**Aim of the exercise**.
Copy the material below line for line, without changing any character, and leave the pictures out of your copy.

**Input records**.
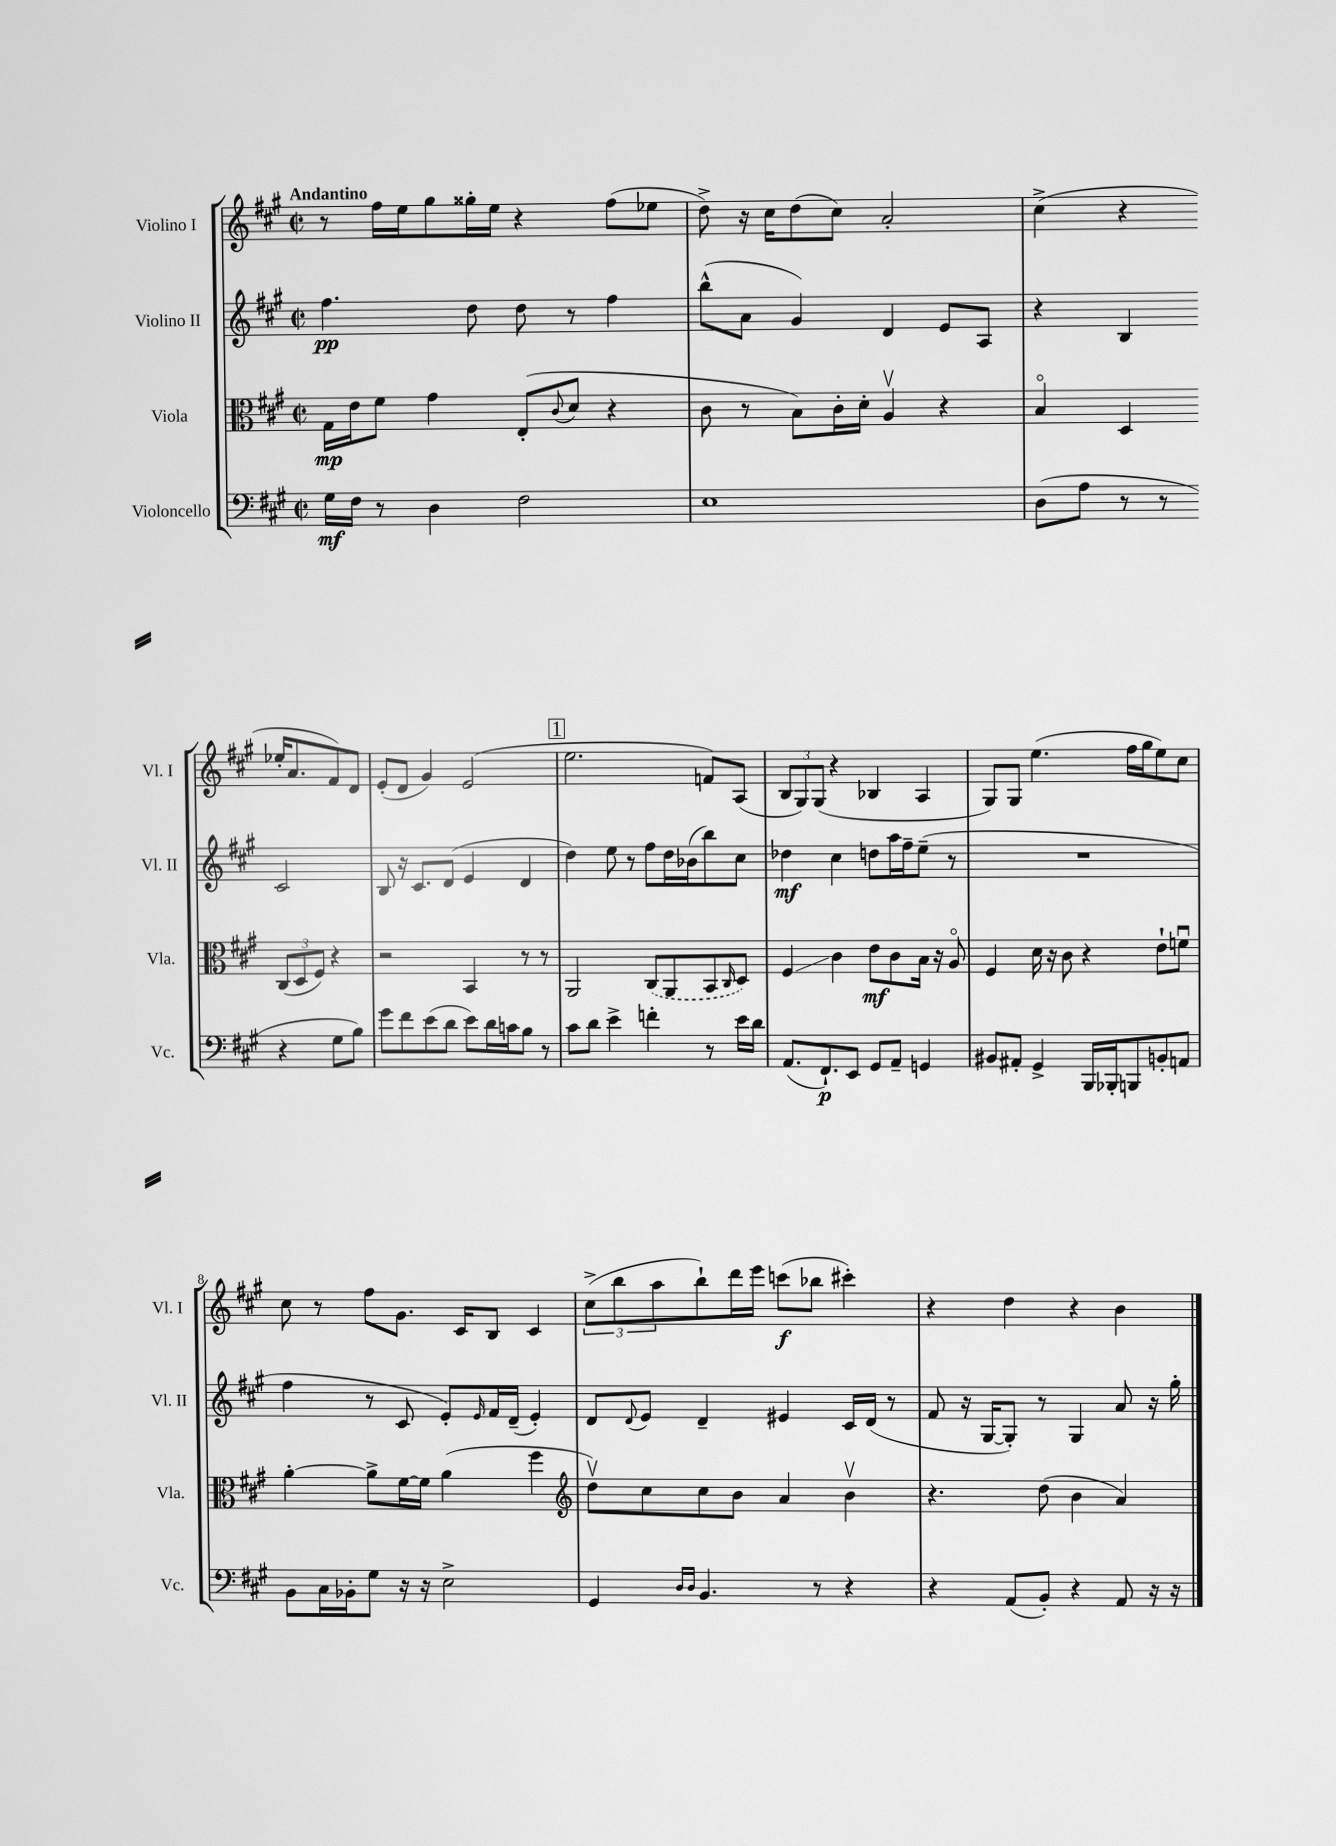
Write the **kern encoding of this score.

**kern	**kern	**kern	**kern
*staff4	*staff3	*staff2	*staff1
*clefF4	*clefC3	*clefG2	*clefG2
*k[f#c#g#]	*k[f#c#g#]	*k[f#c#g#]	*k[f#c#g#]
*M2/2	*M2/2	*M2/2	*M2/2
*met(c|)	*met(c|)	*met(c|)	*met(c|)
16G#	16G#	4.ff#	8r
16F#	16e	.	.
8r	8f#	.	16ff#
.	.	.	16ee
4D	4g#	.	8gg#
.	.	8dd	16gg##'
.	.	.	16ee
2F#	(8E'	8dd	4r
.	8qqc#	.	.
.	8d	8r	.
.	4r	4ff#	(8ff#
.	.	.	8ee-
=	=	=	=
1E	8c#	(8bb^^	8dd^)
.	8r	8a	16r
.	.	.	16cc#
.	8B)	4g#)	(8dd
.	16c#'	.	8cc#)
.	16d'	.	.
.	4Av	4d	2a'
.	4r	8e	.
.	.	8A	.
=	=	=	=
(8D	4Bo	4r	(4cc#^
8A	.	.	.
8r	4D	4B	4r
8r	.	.	.
4r	(12C#	2c#	16ee-'
.	.	.	8.a
.	12D	.	.
.	12F#)	.	.
8G#	4r	.	8f#)
8B)	.	.	8d
=	=	=	=
8g#	2r	8B	(8e'
8f#	.	16r	8d
.	.	8.c#	.
(8e	.	.	4g#)
8d	.	(8d	.
8e)	4BB	4e	(2e
16d	.	.	.
16c	.	.	.
8B	8r	4d	.
8r	8r	.	.
=	=	=	=
8c#	2AA	4dd)	2.ee
8d	.	.	.
4e^	.	8ee	.
.	.	8r	.
4f'	(8C#	8ff#	.
.	8AA	16dd	.
.	.	(16b-	.
8r	8BB	8bb)	8f)
.	16qqC#	.	.
16e	8D)	8cc#	(8A
16d	.	.	.
=	=	=	=
(8.AA	4F#	4dd-	12B
.	.	.	12G#)
.	.	.	(12G#
8.FF#`)	.	.	.
.	4c#	4cc#	4r
8EE	.	.	.
8GG#	8e	8dd	4B-
8AA~	8c#	16aa	.
.	.	16ff#~	.
4GG	16B	(8ee~	4A
.	16r	.	.
.	8Ao	8r	.
=	=	=	=
8BB#	4F#	1r	8G#)
8AA#'	.	.	8G#
4GG#^	16d	.	(4.ee
.	16r	.	.
.	8c#	.	.
16BBB	4r	.	.
16BBB-'	.	.	.
8BBB	.	.	16ff#
.	.	.	16gg#
8BB'	8e`	.	8ee)
8AA	8fu	.	8cc#
=	=	=	=
8BB	[4a'	4ff#	8cc#
16C#	.	.	8r
16BB-'	.	.	.
8G#	8a^]	8r	8ff#
16r	[16f#	8c#	8.g#
16r	16f#]	.	.
2E^	(4a	8e')	.
.	.	.	16c#
.	.	16qqe	.
.	.	16f#	8B
.	.	(16d~	.
.	4ff#	4e')	4c#
=	=	=	=
*	*clefG2	*	*
4GG#	8ddv)	8d	(12cc#^
.	.	.	12bb
.	.	8qqd	.
.	8cc#	8e	.
.	.	.	12aa
16qqD	.	.	.
16qqD	.	.	.
4.BB	8cc#	4d~	8bb`)
.	8b	.	16ddd
.	.	.	16eee
.	4a	4e#	(8ccc
8r	.	.	8bb-
4r	4bv	16c#	4ccc#')
.	.	(16d	.
.	.	8r	.
=	=	=	=
4r	4.r	8f#	4r
.	.	16r	.
.	.	[16G#	.
(8AA	.	8G#'])	4dd
8BB')	(8dd	8r	.
4r	4b	4G#	4r
8AA	4a)	8a	4b
16r	.	16r	.
16r	.	16gg#'	.
==	==	==	==
*-	*-	*-	*-
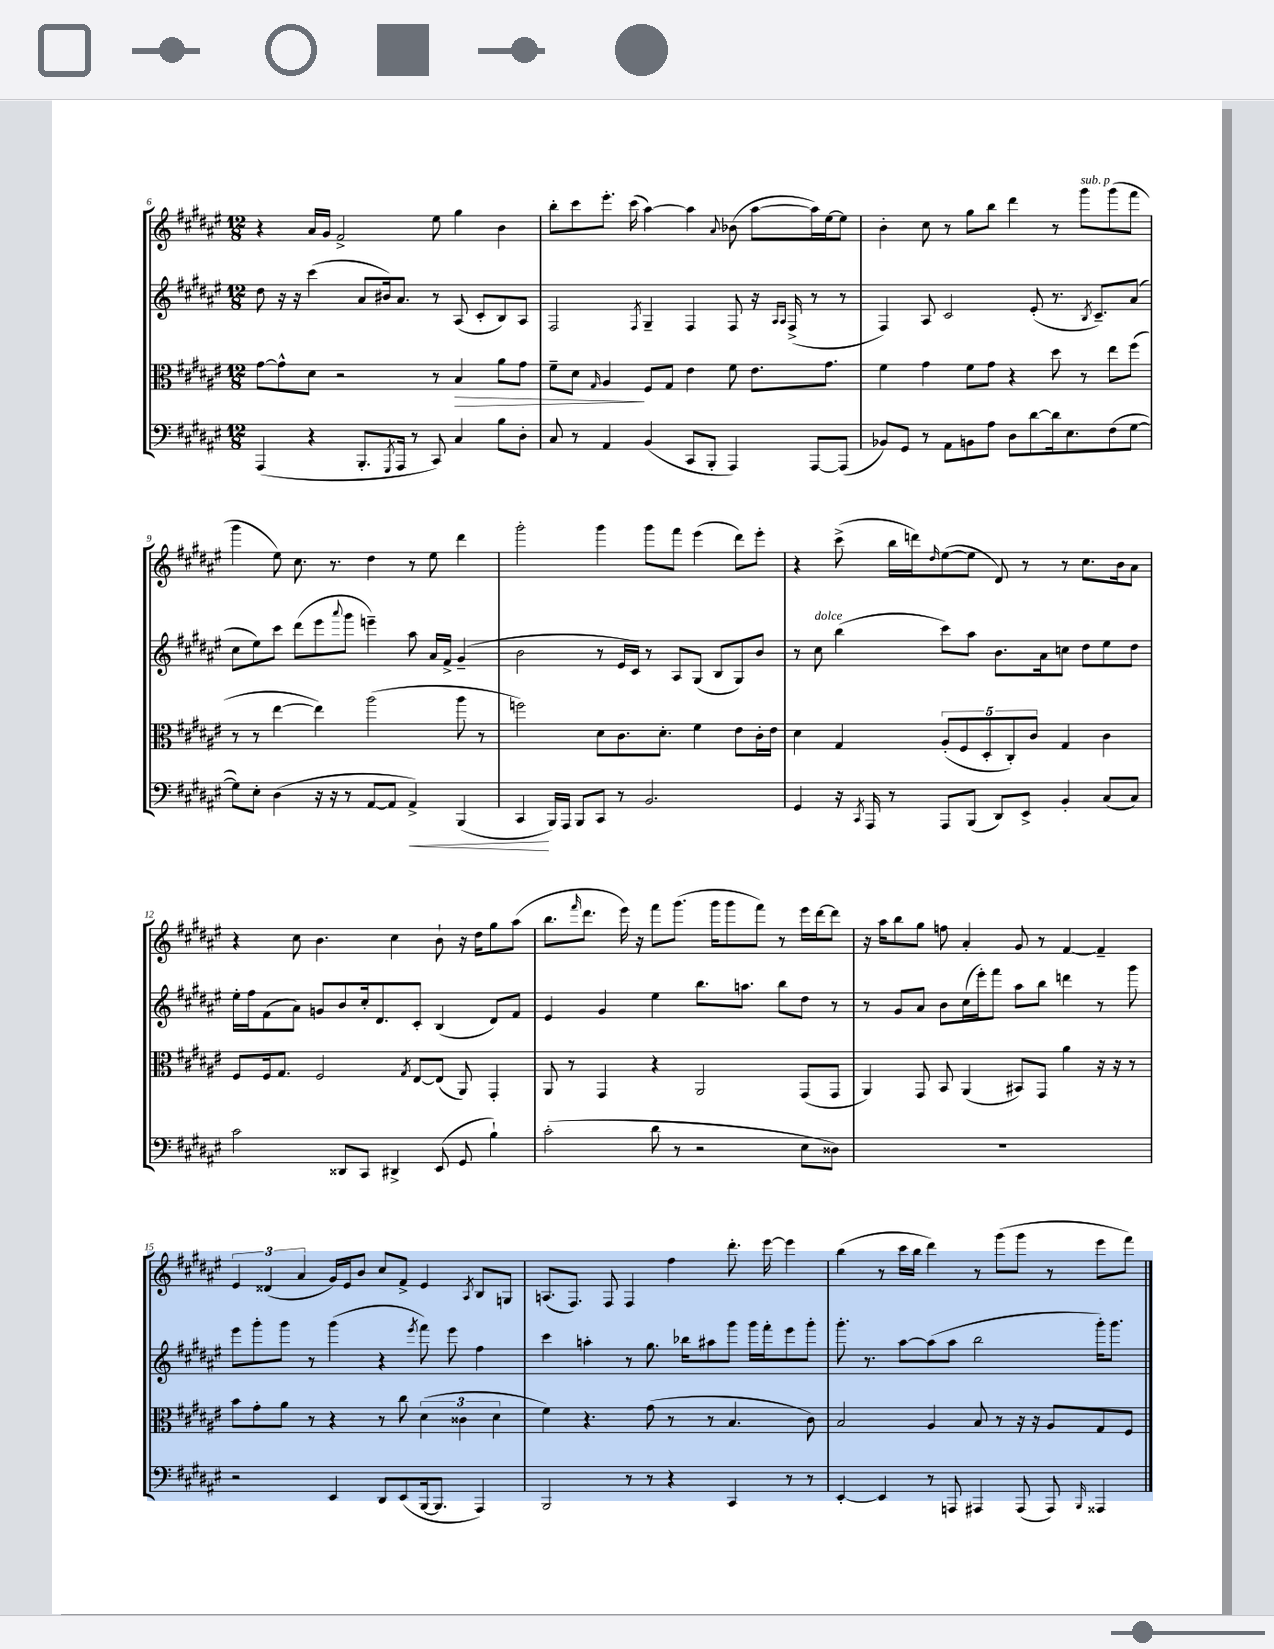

**Written solution**.
Write the **kern encoding of this score.

**kern	**kern	**kern	**kern
*staff4	*staff3	*staff2	*staff1
*clefF4	*clefC3	*clefG2	*clefG2
*k[f#c#g#]	*k[f#c#g#]	*k[f#c#g#]	*k[f#c#g#]
*M2/2	*M2/2	*M2/2	*M2/2
*met(c|)	*met(c|)	*met(c|)	*met(c|)
16G#	16G#	4.ff#	8r
16F#	16e	.	.
8r	8f#	.	16ff#
.	.	.	16ee
4D	4g#	.	8gg#
.	.	8dd	16gg##'
.	.	.	16ee
2F#	(8E'	8dd	4r
.	8qqc#	.	.
.	8d	8r	.
.	4r	4ff#	(8ff#
.	.	.	8ee-
=	=	=	=
1E	8c#	(8bb^^	8dd^)
.	8r	8a	16r
.	.	.	16cc#
.	8B)	4g#)	(8dd
.	16c#'	.	8cc#)
.	16d'	.	.
.	4Av	4d	2a'
.	4r	8e	.
.	.	8A	.
=	=	=	=
(8D	4Bo	4r	(4cc#^
8A	.	.	.
8r	4D	4B	4r
8r	.	.	.
4r	(12C#	2c#	16ee-'
.	.	.	8.a
.	12D	.	.
.	12F#)	.	.
8G#	4r	.	8f#)
8B)	.	.	8d
=	=	=	=
8g#	2r	8B	(8e'
8f#	.	16r	8d
.	.	8.c#	.
(8e	.	.	4g#)
8d	.	(8d	.
8e)	4BB	4e	(2e
16d	.	.	.
16c	.	.	.
8B	8r	4d	.
8r	8r	.	.
=	=	=	=
8c#	2AA	4dd)	2.ee
8d	.	.	.
4e^	.	8ee	.
.	.	8r	.
4f'	(8C#	8ff#	.
.	8AA	16dd	.
.	.	(16b-	.
8r	8BB	8bb)	8f)
.	16qqC#	.	.
16e	8D)	8cc#	(8A
16d	.	.	.
=	=	=	=
(8.AA	4F#	4dd-	12B
.	.	.	12G#)
.	.	.	(12G#
8.FF#`)	.	.	.
.	4c#	4cc#	4r
8EE	.	.	.
8GG#	8e	8dd	4B-
8AA~	8c#	16aa	.
.	.	16ff#~	.
4GG	16B	(8ee~	4A
.	16r	.	.
.	8Ao	8r	.
=	=	=	=
8BB#	4F#	1r	8G#)
8AA#'	.	.	8G#
4GG#^	16d	.	(4.ee
.	16r	.	.
.	8c#	.	.
16BBB	4r	.	.
16BBB-'	.	.	.
8BBB	.	.	16ff#
.	.	.	16gg#
8BB'	8e`	.	8ee)
8AA	8fu	.	8cc#
=	=	=	=
8BB	[4a'	4ff#	8cc#
16C#	.	.	8r
16BB-'	.	.	.
8G#	8a^]	8r	8ff#
16r	[16f#	8c#	8.g#
16r	16f#]	.	.
2E^	(4a	8e')	.
.	.	.	16c#
.	.	16qqe	.
.	.	16f#	8B
.	.	(16d~	.
.	4ff#	4e')	4c#
=	=	=	=
*	*clefG2	*	*
4GG#	8ddv)	8d	(12cc#^
.	.	.	12bb
.	.	8qqd	.
.	8cc#	8e	.
.	.	.	12aa
16qqD	.	.	.
16qqD	.	.	.
4.BB	8cc#	4d~	8bb`)
.	8b	.	16ddd
.	.	.	16eee
.	4a	4e#	(8ccc
8r	.	.	8bb-
4r	4bv	16c#	4ccc#')
.	.	(16d	.
.	.	8r	.
=	=	=	=
4r	4.r	8f#	4r
.	.	16r	.
.	.	[16G#	.
(8AA	.	8G#'])	4dd
8BB')	(8dd	8r	.
4r	4b	4G#	4r
8AA	4a)	8a	4b
16r	.	16r	.
16r	.	16gg#'	.
==	==	==	==
*-	*-	*-	*-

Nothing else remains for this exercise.